_Exercise_
Treat the line containing "(478, 125) = (345, 190): white" as the first line of the answer and the last line of the data as its final line, reproducing every line between exactly.
++++ Data listing
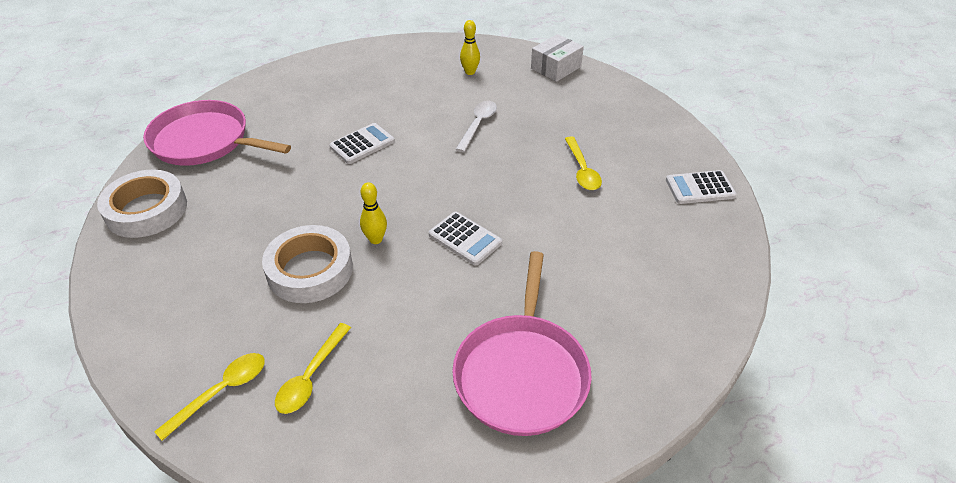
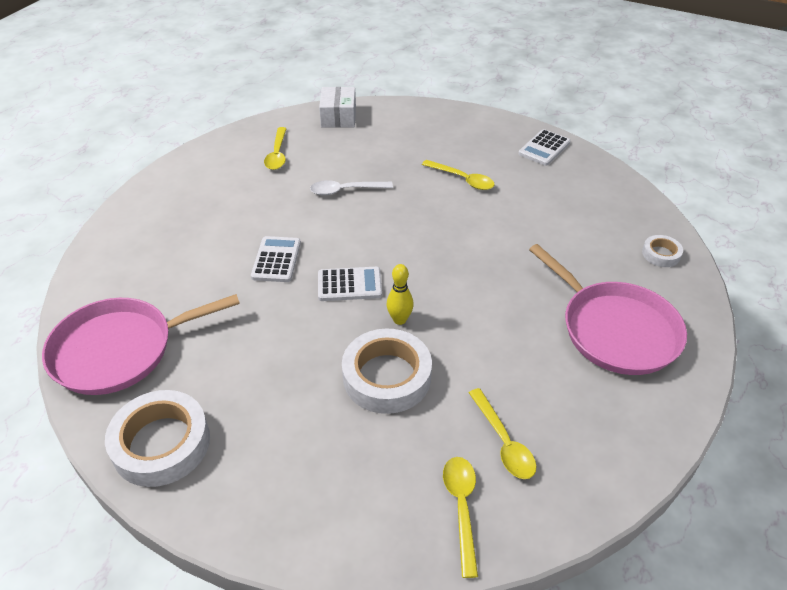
camera: 45 degrees left, 0 degrees up
(465, 239) = (459, 275): white calculator -> white calculator (349, 285)
(470, 72) = (277, 154): yellow bowling pin -> yellow spoon
(478, 125) = (345, 190): white spoon -> white spoon turned 75 degrees counterclockwise
(669, 348) = (661, 254): none -> white tape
++++++++
_Expected answer_
(478, 125) = (345, 190): white spoon -> white spoon turned 75 degrees counterclockwise
(669, 348) = (661, 254): none -> white tape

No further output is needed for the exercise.